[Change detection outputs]
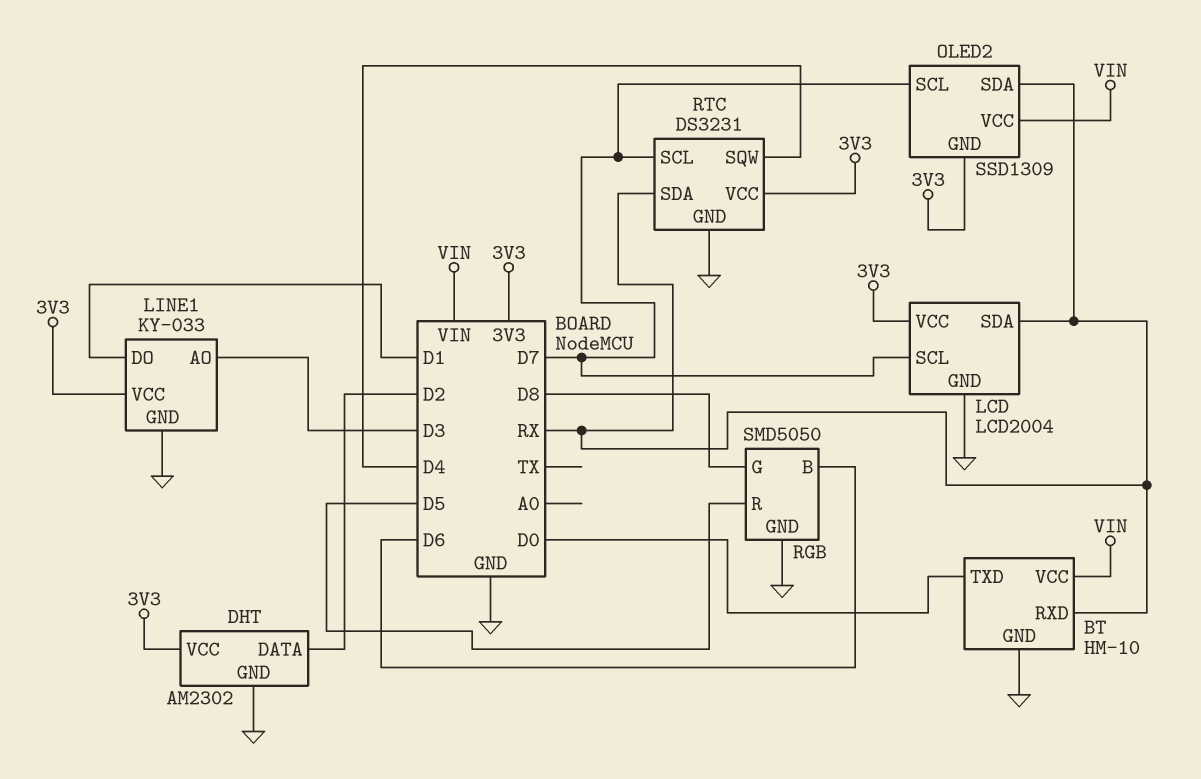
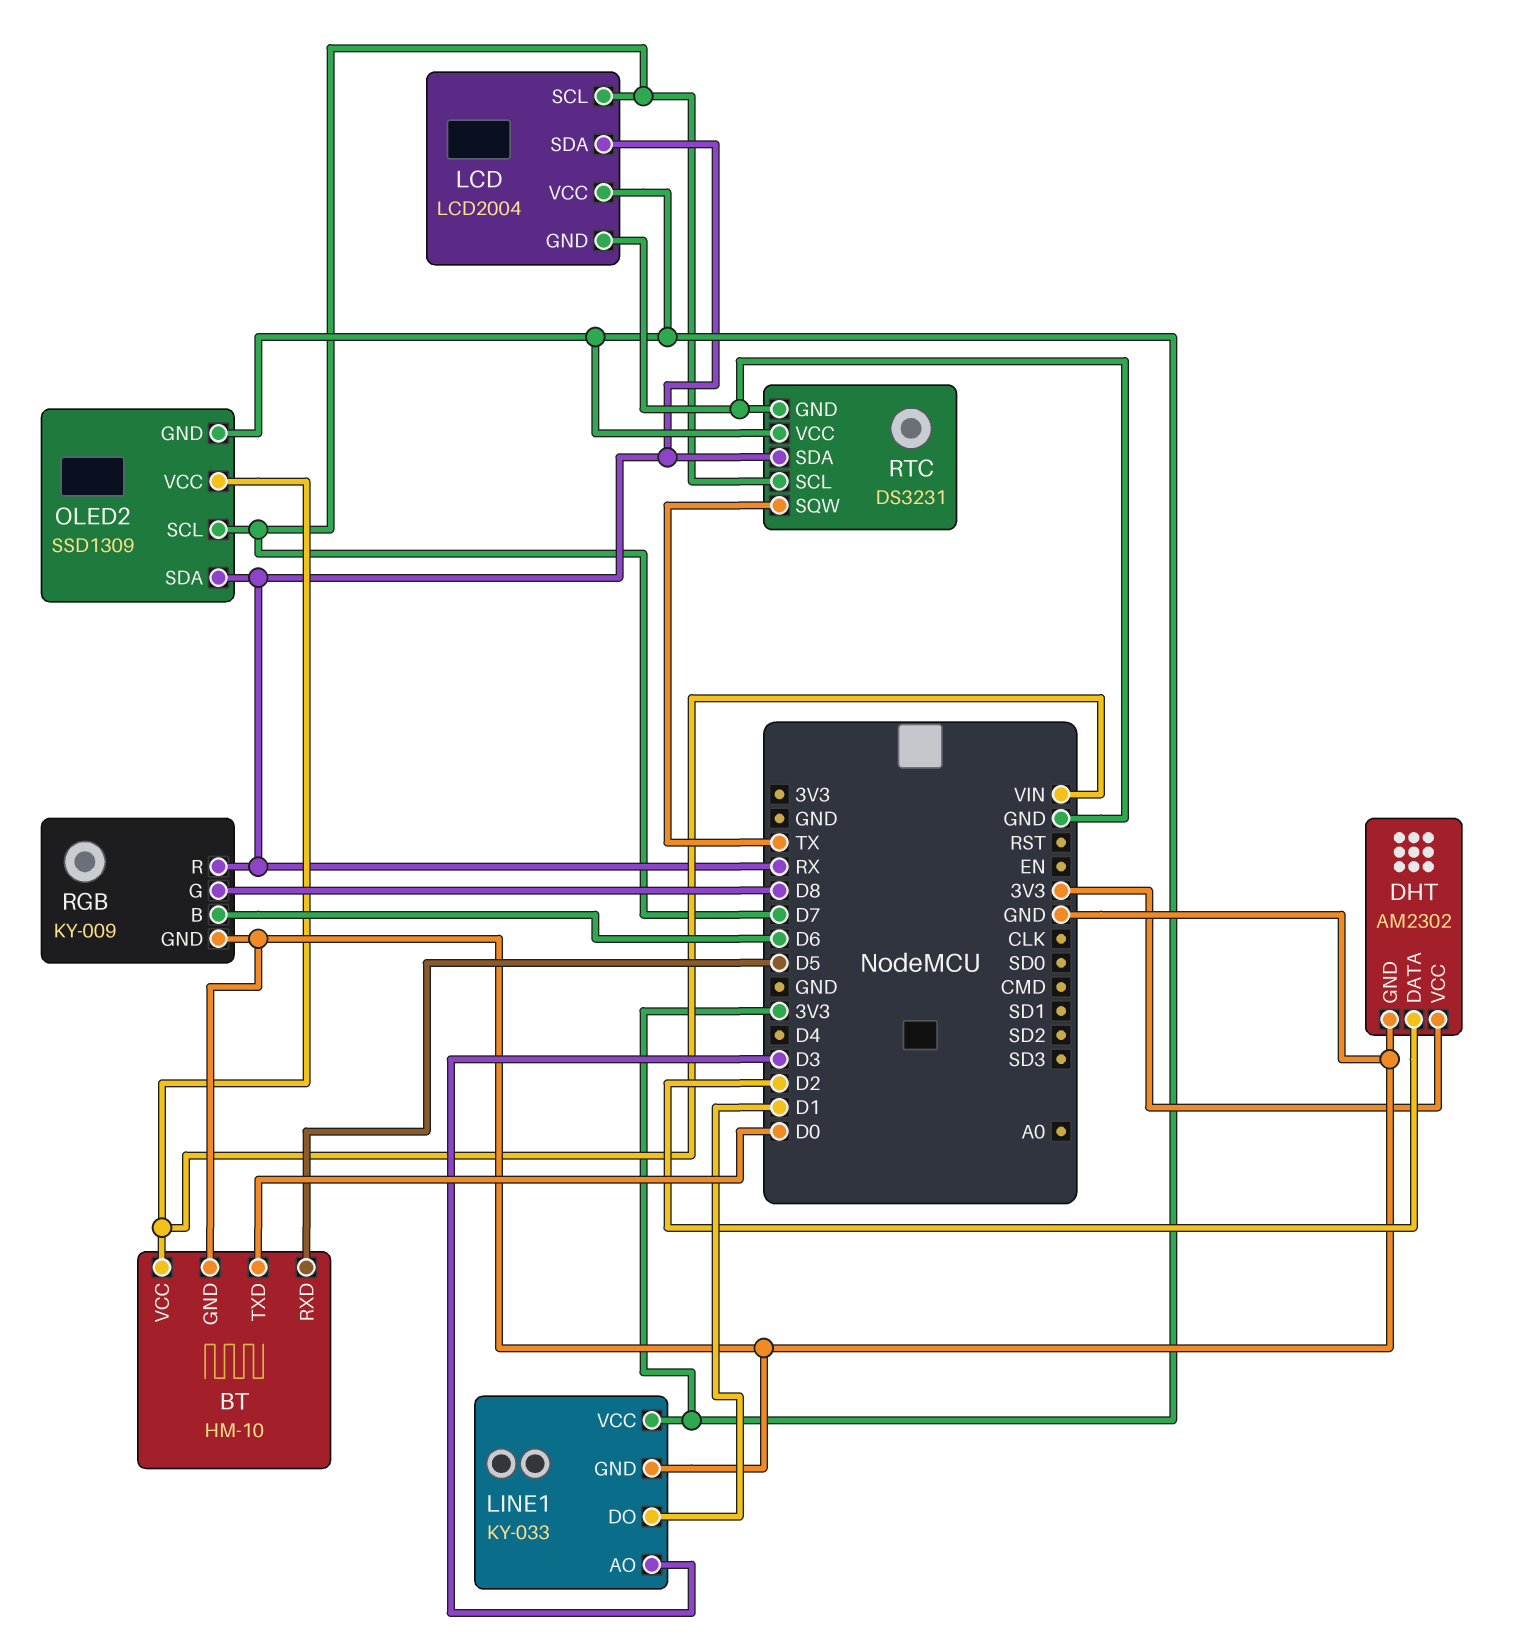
BT pin RXD: RX -> D5
RGB: SMD5050 -> KY-009
RGB pin R: D5 -> RX
RTC pin SQW: D4 -> TX

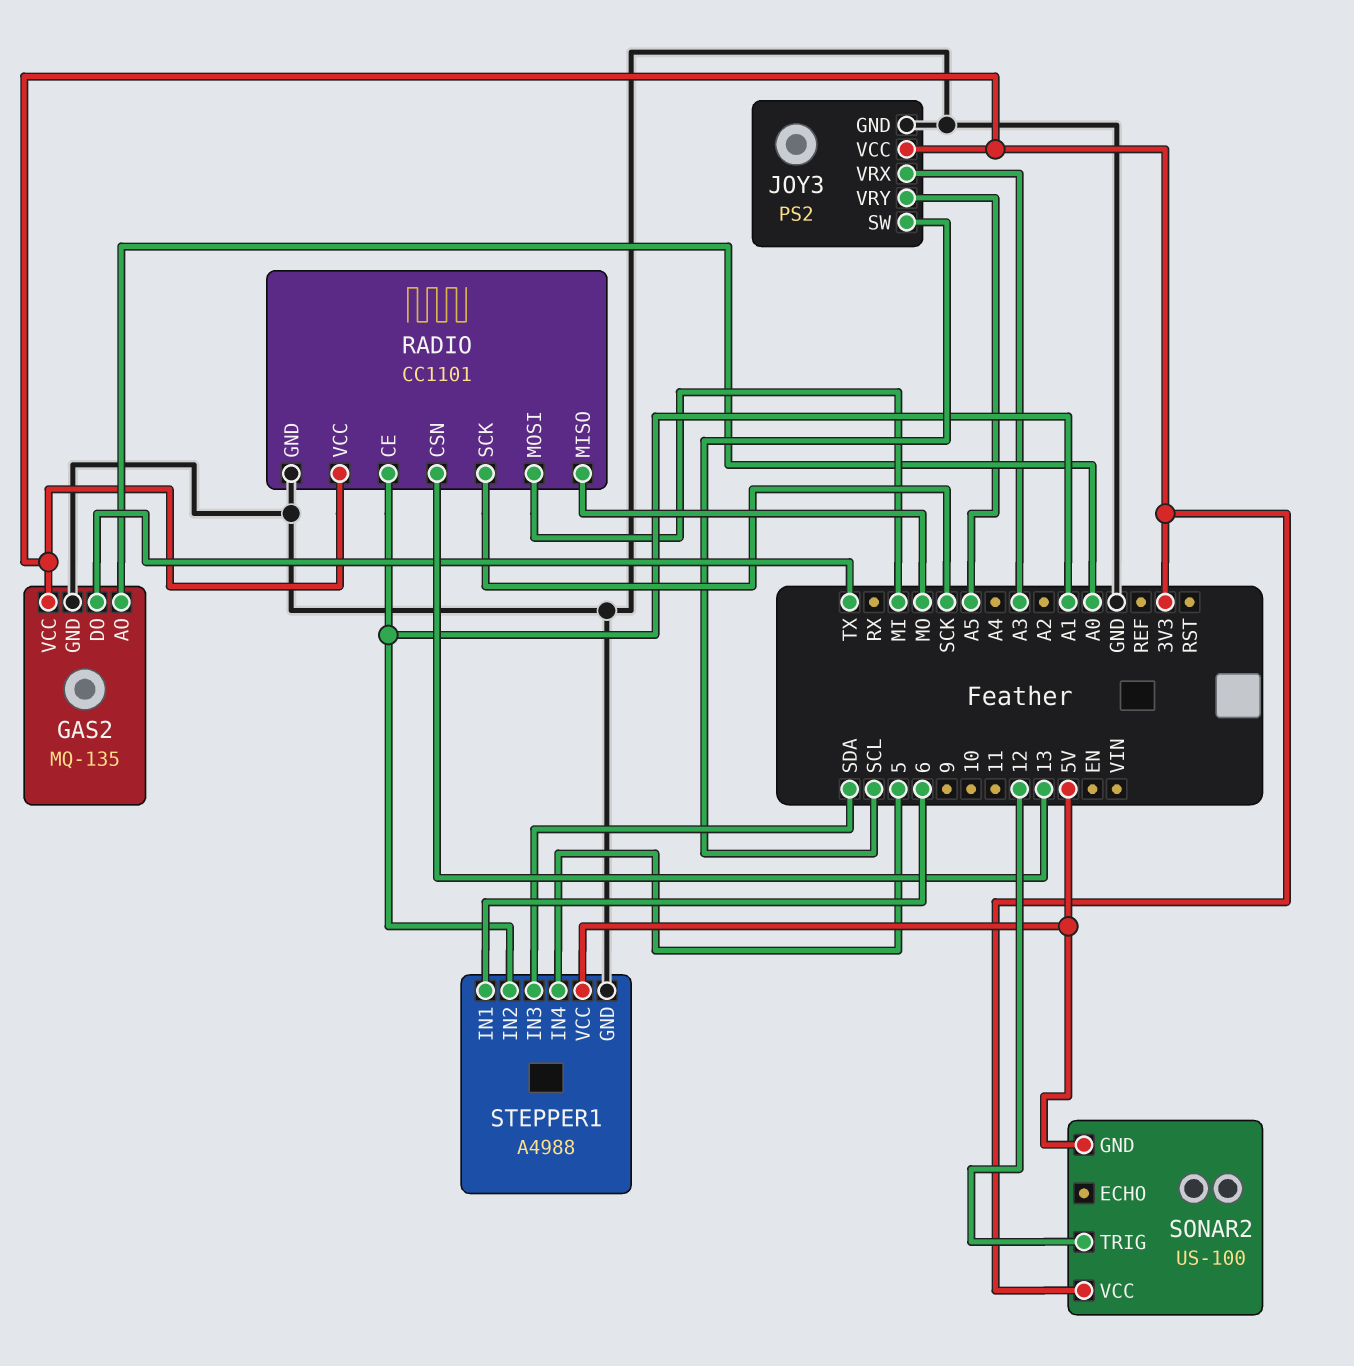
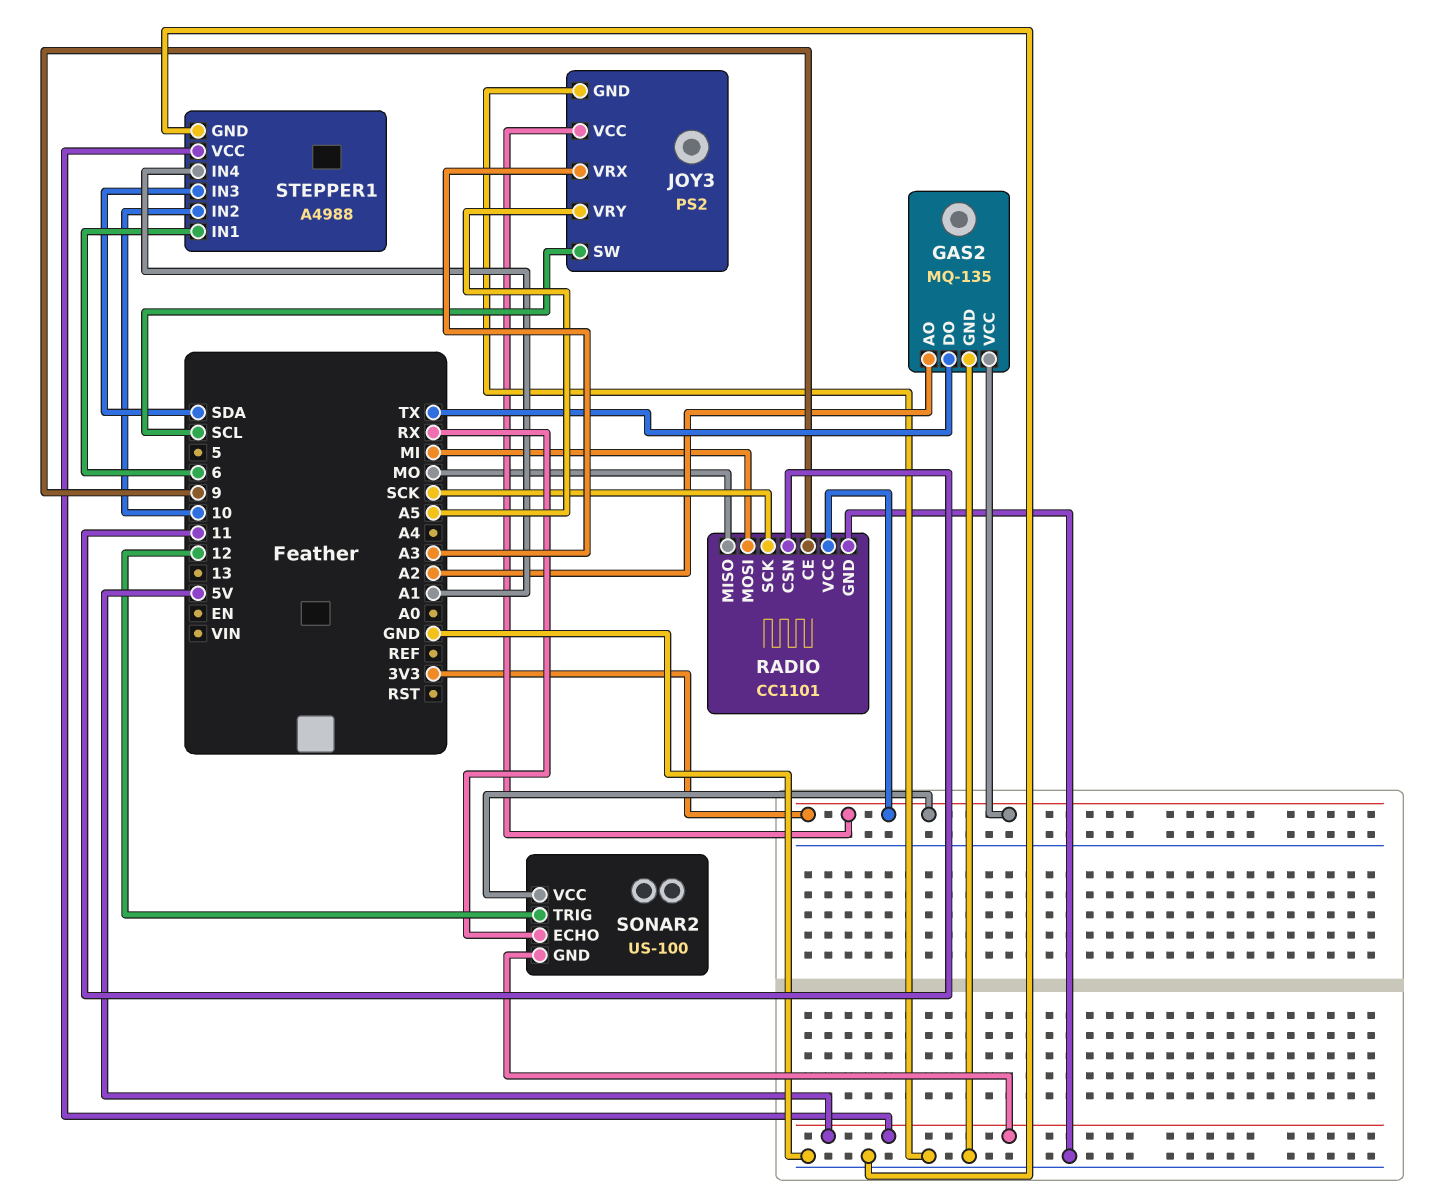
GAS2 pin AO: A0 -> A2
RADIO pin CE: A1 -> 9
RADIO pin CSN: 13 -> 11
SONAR2 pin ECHO: none -> RX
STEPPER1 pin IN2: A1 -> 10
STEPPER1 pin IN4: 5 -> A1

Work instruction — Exactly as they stand, retype all the entries, but omit the pictures.

Reply —
BT pin RXD: RX -> D5
RGB: SMD5050 -> KY-009
RGB pin R: D5 -> RX
RTC pin SQW: D4 -> TX

GAS2 pin AO: A0 -> A2
RADIO pin CE: A1 -> 9
RADIO pin CSN: 13 -> 11
SONAR2 pin ECHO: none -> RX
STEPPER1 pin IN2: A1 -> 10
STEPPER1 pin IN4: 5 -> A1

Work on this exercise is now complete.